### [Data entries]

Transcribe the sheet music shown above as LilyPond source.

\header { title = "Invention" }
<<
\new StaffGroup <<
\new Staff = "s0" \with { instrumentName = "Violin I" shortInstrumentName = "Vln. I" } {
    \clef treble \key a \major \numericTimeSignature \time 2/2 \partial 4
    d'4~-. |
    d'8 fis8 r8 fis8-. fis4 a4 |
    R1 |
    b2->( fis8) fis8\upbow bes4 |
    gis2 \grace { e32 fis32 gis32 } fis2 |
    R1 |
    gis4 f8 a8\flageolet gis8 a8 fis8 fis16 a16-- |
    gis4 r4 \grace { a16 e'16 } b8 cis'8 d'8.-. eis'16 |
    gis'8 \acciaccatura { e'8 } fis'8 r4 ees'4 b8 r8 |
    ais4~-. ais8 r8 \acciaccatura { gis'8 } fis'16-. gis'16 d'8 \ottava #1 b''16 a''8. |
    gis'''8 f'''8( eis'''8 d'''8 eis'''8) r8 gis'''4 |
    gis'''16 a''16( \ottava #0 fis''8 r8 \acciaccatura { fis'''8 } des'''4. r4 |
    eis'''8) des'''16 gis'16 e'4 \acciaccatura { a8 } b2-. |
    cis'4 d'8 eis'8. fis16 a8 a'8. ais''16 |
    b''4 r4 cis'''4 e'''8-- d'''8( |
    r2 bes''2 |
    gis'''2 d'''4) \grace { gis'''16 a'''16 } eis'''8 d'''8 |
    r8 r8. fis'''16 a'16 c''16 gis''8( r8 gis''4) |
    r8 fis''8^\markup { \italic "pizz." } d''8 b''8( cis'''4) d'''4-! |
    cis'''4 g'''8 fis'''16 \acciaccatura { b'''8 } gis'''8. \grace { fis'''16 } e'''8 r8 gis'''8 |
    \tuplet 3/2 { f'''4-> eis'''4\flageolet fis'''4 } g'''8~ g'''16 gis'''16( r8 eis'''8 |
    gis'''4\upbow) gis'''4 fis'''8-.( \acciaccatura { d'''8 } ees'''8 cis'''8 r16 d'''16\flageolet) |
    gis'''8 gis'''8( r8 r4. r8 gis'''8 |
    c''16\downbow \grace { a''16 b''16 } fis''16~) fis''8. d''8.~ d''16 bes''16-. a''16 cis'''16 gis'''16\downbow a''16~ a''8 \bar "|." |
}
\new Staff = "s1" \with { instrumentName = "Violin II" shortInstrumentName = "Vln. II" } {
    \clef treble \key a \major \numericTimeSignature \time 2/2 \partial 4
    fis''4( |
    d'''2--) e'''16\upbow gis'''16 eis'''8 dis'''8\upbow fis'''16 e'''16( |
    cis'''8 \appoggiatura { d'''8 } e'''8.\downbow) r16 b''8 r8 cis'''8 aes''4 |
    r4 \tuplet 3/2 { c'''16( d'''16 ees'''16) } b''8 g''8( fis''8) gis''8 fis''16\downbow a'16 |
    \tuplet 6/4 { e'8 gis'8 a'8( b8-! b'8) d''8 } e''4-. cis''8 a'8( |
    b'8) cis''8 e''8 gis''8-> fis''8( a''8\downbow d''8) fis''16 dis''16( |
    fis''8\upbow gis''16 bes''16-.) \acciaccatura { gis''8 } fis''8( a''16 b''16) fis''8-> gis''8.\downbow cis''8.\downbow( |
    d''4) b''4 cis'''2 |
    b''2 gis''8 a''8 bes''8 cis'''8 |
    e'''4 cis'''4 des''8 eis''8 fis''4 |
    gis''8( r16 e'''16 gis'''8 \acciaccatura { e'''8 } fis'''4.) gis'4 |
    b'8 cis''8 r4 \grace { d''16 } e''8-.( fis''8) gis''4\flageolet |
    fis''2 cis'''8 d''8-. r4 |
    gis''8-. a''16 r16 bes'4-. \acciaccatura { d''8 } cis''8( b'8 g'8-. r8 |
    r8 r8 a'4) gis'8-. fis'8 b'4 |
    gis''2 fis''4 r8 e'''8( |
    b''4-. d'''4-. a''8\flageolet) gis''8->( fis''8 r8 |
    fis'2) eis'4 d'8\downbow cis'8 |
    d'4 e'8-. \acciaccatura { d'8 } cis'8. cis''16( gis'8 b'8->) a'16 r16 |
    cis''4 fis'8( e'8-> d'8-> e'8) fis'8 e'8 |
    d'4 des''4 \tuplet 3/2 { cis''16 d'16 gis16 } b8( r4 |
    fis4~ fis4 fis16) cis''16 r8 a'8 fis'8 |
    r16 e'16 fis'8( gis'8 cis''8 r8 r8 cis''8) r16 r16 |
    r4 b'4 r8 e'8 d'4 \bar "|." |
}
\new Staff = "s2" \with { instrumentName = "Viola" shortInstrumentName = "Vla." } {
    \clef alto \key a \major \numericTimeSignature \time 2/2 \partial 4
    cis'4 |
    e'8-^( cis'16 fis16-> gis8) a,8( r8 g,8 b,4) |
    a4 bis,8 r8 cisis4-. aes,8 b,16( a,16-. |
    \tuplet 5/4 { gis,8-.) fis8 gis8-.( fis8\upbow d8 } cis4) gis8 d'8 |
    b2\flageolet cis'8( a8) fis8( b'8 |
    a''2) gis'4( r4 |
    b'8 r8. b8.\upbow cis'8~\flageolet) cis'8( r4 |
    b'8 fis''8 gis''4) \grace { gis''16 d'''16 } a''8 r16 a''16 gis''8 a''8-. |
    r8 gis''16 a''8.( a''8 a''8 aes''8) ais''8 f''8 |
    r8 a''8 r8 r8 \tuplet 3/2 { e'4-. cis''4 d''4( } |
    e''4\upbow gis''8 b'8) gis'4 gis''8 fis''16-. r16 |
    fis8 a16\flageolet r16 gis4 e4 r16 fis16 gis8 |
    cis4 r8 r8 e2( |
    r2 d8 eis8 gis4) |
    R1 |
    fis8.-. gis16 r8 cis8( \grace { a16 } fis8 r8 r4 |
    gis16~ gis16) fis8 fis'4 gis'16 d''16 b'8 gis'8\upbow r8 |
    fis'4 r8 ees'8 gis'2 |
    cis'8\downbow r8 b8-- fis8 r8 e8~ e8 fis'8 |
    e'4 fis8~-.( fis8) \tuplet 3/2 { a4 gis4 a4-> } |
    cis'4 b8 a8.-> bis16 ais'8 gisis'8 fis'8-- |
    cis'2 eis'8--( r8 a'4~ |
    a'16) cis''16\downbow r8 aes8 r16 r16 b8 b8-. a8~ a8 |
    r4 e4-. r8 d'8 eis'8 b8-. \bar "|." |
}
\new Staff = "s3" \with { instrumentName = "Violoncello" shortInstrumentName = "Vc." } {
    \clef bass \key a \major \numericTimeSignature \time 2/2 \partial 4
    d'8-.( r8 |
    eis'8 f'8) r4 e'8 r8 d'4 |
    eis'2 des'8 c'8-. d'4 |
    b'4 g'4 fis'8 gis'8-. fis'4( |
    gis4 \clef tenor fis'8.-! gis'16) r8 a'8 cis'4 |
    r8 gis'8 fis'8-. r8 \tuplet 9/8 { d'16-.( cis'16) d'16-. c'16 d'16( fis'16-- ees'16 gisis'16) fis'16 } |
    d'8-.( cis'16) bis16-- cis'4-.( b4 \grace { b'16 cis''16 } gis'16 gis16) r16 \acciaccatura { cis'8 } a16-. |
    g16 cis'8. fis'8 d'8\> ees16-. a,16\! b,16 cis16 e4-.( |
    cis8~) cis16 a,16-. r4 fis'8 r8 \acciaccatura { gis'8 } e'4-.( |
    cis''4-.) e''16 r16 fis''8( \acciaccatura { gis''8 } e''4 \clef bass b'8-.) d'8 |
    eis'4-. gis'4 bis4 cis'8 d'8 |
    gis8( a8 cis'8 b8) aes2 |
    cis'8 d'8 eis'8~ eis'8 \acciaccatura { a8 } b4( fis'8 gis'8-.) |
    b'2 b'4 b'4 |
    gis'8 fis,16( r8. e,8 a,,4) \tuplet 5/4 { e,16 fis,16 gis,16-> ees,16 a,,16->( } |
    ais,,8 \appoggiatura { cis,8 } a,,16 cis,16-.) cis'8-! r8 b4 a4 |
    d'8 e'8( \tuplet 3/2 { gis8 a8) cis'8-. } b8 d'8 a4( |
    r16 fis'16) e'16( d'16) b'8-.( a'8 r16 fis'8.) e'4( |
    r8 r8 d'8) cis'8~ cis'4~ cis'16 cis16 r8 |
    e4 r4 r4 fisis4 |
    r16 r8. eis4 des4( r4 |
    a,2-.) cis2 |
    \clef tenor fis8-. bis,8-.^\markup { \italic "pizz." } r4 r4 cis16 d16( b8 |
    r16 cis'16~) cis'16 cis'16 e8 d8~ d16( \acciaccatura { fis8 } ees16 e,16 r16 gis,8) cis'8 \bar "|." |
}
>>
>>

### [Stated goal]
Copy every line in the rows above that contains the string "time".

### [Correct answer]
    \clef treble \key a \major \numericTimeSignature \time 2/2 \partial 4
    \clef treble \key a \major \numericTimeSignature \time 2/2 \partial 4
    \clef alto \key a \major \numericTimeSignature \time 2/2 \partial 4
    \clef bass \key a \major \numericTimeSignature \time 2/2 \partial 4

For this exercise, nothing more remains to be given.